DATA TO PROCESS:
•••••

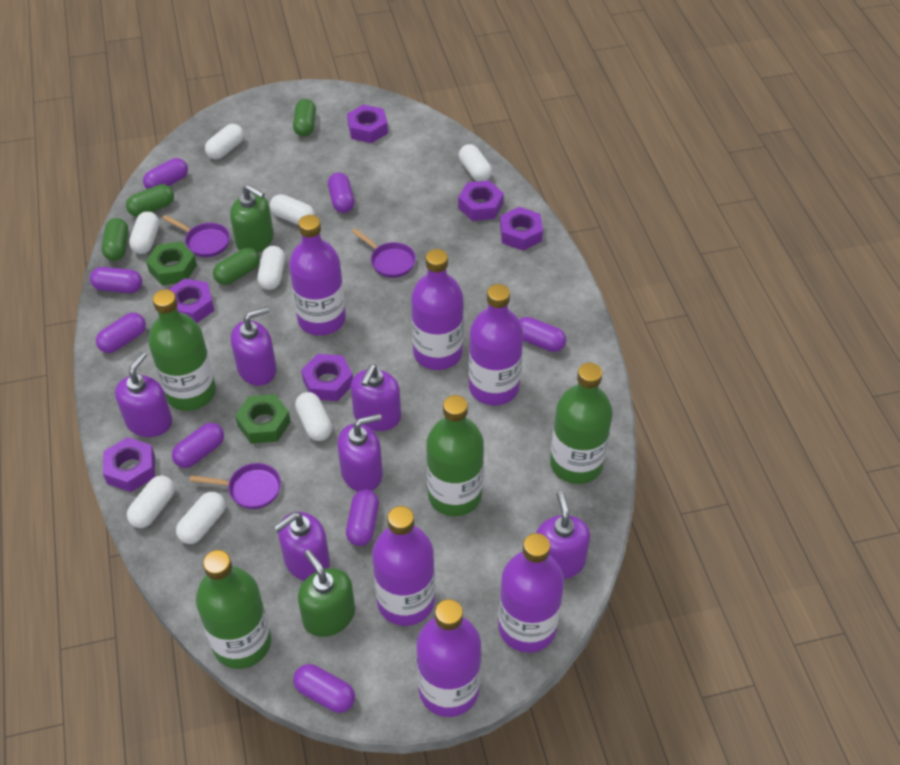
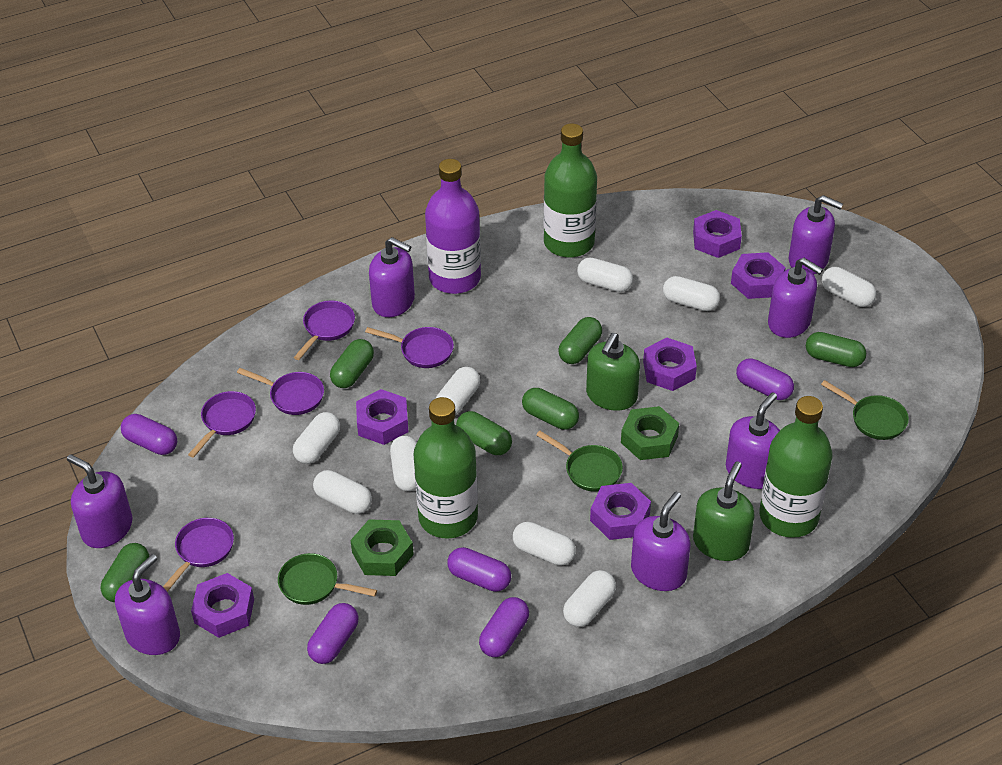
green bottle: 4 -> 3
green capsule: 4 -> 6
green pan: 0 -> 3
purple bottle: 6 -> 1
purple capsule: 8 -> 5
purple pan: 3 -> 5
purple soap dispenser: 6 -> 7
white capsule: 8 -> 9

•••••

EXERCISE DESCRIPTION: Across the entries above, tally every line that includes the string "capsule", then state only the count.

SOLUTION: 3